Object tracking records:
□ □ □ □
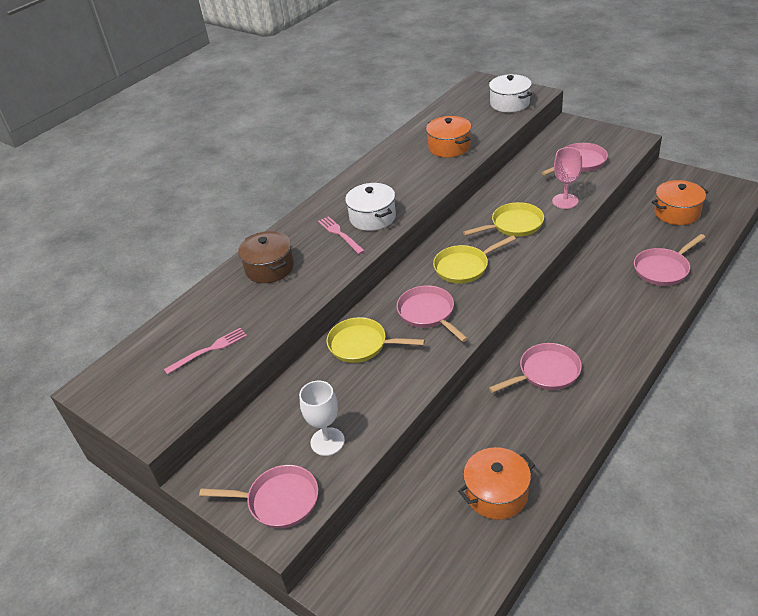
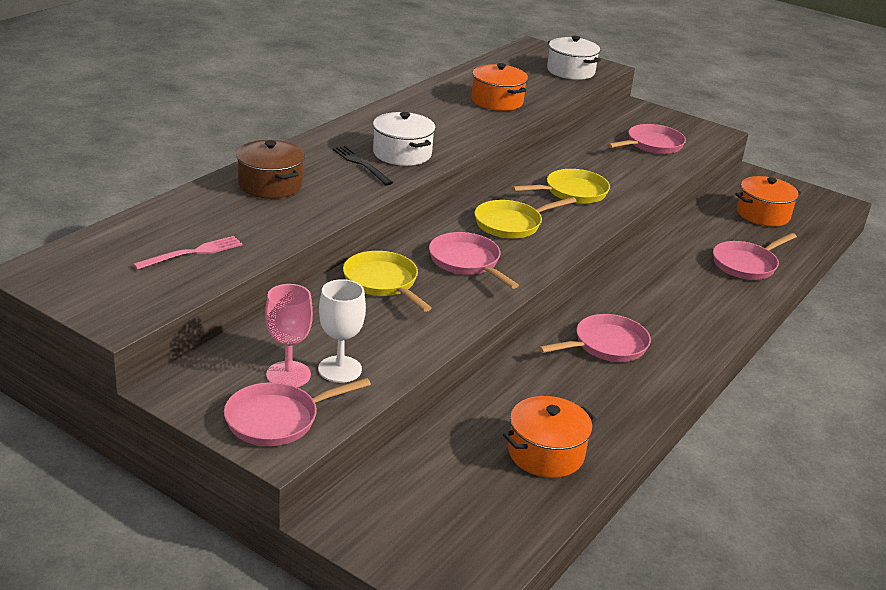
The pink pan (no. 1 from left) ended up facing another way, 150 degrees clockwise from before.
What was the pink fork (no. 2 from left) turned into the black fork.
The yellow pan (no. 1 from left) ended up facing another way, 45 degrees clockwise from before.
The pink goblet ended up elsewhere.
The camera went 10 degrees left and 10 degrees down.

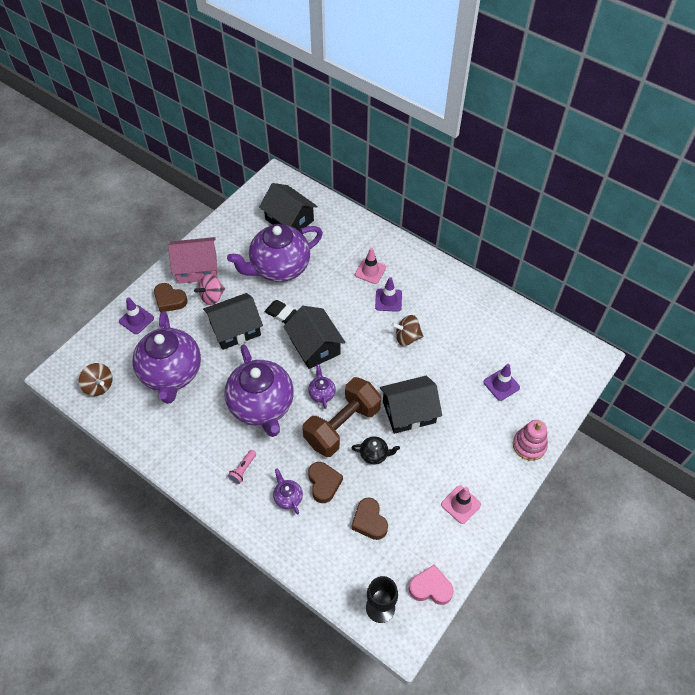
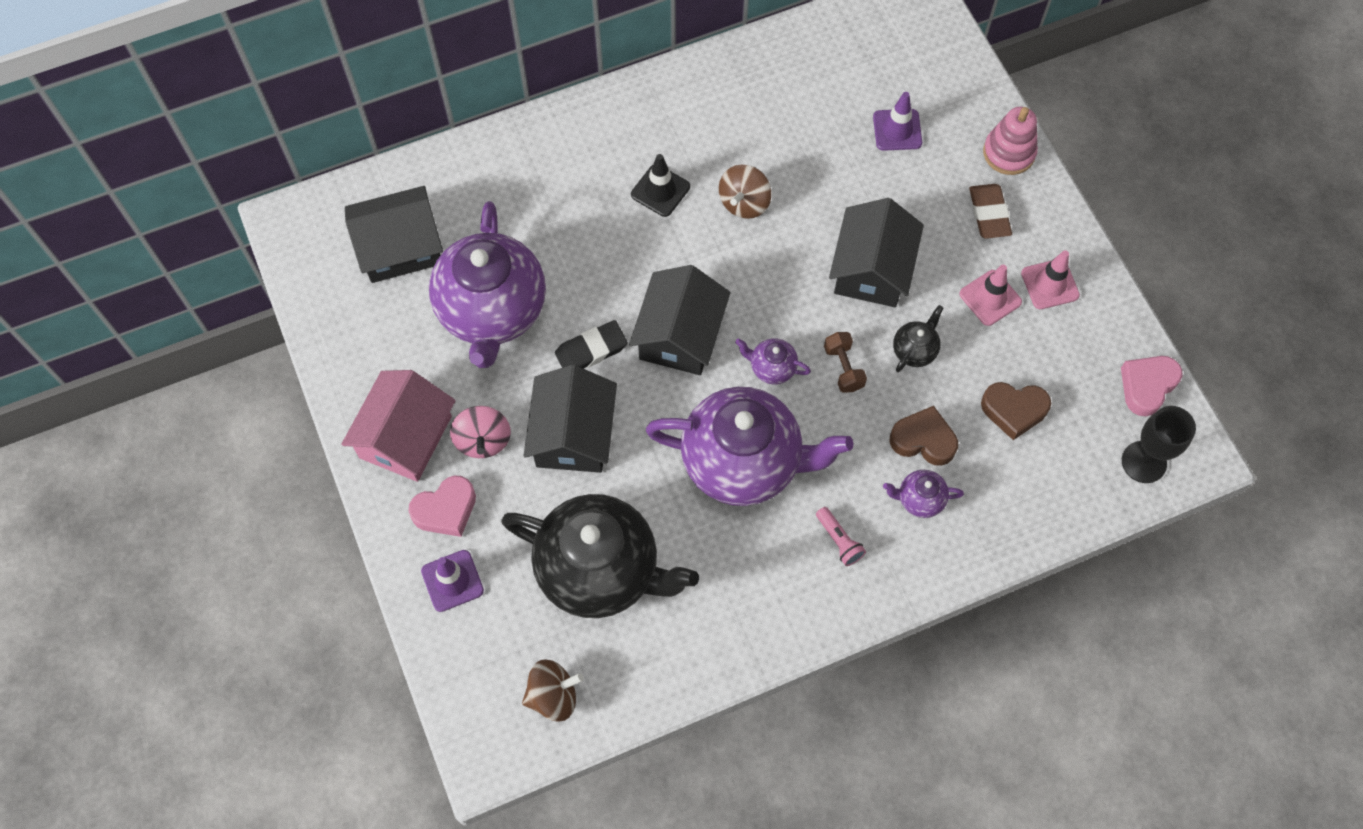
What was the purple teapot (no. 1 from left) turned into the black teapot (no. 1 from left).
What was the brown heart (no. 1 from left) turned into the pink heart (no. 1 from left).
The black house (no. 3 from left) ended up facing another way, 75 degrees counterclockwise from before.
The size of the brown dumbbell changed by a factor of 0.43.
The pink traffic cone (no. 1 from left) ended up elsewhere.
What was the purple traffic cone (no. 2 from left) turned into the black traffic cone.
The second view gained the brown eraser.
The camera went 60 degrees left and 10 degrees up.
□ □ □ □
**What to produce**
The entries must be written out again unchanged. Images are to be left out.

**Expected answer**
The pink pan (no. 1 from left) ended up facing another way, 150 degrees clockwise from before.
What was the pink fork (no. 2 from left) turned into the black fork.
The yellow pan (no. 1 from left) ended up facing another way, 45 degrees clockwise from before.
The pink goblet ended up elsewhere.
The camera went 10 degrees left and 10 degrees down.

What was the purple teapot (no. 1 from left) turned into the black teapot (no. 1 from left).
What was the brown heart (no. 1 from left) turned into the pink heart (no. 1 from left).
The black house (no. 3 from left) ended up facing another way, 75 degrees counterclockwise from before.
The size of the brown dumbbell changed by a factor of 0.43.
The pink traffic cone (no. 1 from left) ended up elsewhere.
What was the purple traffic cone (no. 2 from left) turned into the black traffic cone.
The second view gained the brown eraser.
The camera went 60 degrees left and 10 degrees up.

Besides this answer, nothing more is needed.